BEGIN EXTRACTED MATERIAL

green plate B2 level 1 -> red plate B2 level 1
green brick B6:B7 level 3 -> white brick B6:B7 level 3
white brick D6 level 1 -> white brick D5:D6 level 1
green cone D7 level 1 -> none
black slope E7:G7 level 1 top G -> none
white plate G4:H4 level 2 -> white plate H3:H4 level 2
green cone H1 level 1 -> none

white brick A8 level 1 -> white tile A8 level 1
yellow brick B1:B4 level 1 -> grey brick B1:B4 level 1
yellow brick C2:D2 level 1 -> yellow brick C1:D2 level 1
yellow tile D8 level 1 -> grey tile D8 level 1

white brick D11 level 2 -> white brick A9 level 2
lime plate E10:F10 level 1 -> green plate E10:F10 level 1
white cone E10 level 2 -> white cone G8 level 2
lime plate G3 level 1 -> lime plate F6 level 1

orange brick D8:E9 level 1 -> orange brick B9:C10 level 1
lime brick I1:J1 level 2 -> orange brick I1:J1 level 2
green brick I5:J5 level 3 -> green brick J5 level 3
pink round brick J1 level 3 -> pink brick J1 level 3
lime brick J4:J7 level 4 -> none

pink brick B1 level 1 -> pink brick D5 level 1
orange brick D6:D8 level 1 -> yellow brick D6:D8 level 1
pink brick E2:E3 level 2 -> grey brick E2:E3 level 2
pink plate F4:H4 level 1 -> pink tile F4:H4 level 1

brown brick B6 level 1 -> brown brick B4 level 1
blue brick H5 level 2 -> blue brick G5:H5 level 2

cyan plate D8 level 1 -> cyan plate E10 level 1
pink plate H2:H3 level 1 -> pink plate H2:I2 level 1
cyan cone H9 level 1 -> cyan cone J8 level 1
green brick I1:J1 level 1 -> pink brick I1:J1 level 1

END EXTRACTED MATERIAL

# [WHAT YOU SHOULD DO]
Each entry must be set down exactly as it appears.

# [WRITTEN SOLUTION]
green plate B2 level 1 -> red plate B2 level 1
green brick B6:B7 level 3 -> white brick B6:B7 level 3
white brick D6 level 1 -> white brick D5:D6 level 1
green cone D7 level 1 -> none
black slope E7:G7 level 1 top G -> none
white plate G4:H4 level 2 -> white plate H3:H4 level 2
green cone H1 level 1 -> none

white brick A8 level 1 -> white tile A8 level 1
yellow brick B1:B4 level 1 -> grey brick B1:B4 level 1
yellow brick C2:D2 level 1 -> yellow brick C1:D2 level 1
yellow tile D8 level 1 -> grey tile D8 level 1

white brick D11 level 2 -> white brick A9 level 2
lime plate E10:F10 level 1 -> green plate E10:F10 level 1
white cone E10 level 2 -> white cone G8 level 2
lime plate G3 level 1 -> lime plate F6 level 1

orange brick D8:E9 level 1 -> orange brick B9:C10 level 1
lime brick I1:J1 level 2 -> orange brick I1:J1 level 2
green brick I5:J5 level 3 -> green brick J5 level 3
pink round brick J1 level 3 -> pink brick J1 level 3
lime brick J4:J7 level 4 -> none

pink brick B1 level 1 -> pink brick D5 level 1
orange brick D6:D8 level 1 -> yellow brick D6:D8 level 1
pink brick E2:E3 level 2 -> grey brick E2:E3 level 2
pink plate F4:H4 level 1 -> pink tile F4:H4 level 1

brown brick B6 level 1 -> brown brick B4 level 1
blue brick H5 level 2 -> blue brick G5:H5 level 2

cyan plate D8 level 1 -> cyan plate E10 level 1
pink plate H2:H3 level 1 -> pink plate H2:I2 level 1
cyan cone H9 level 1 -> cyan cone J8 level 1
green brick I1:J1 level 1 -> pink brick I1:J1 level 1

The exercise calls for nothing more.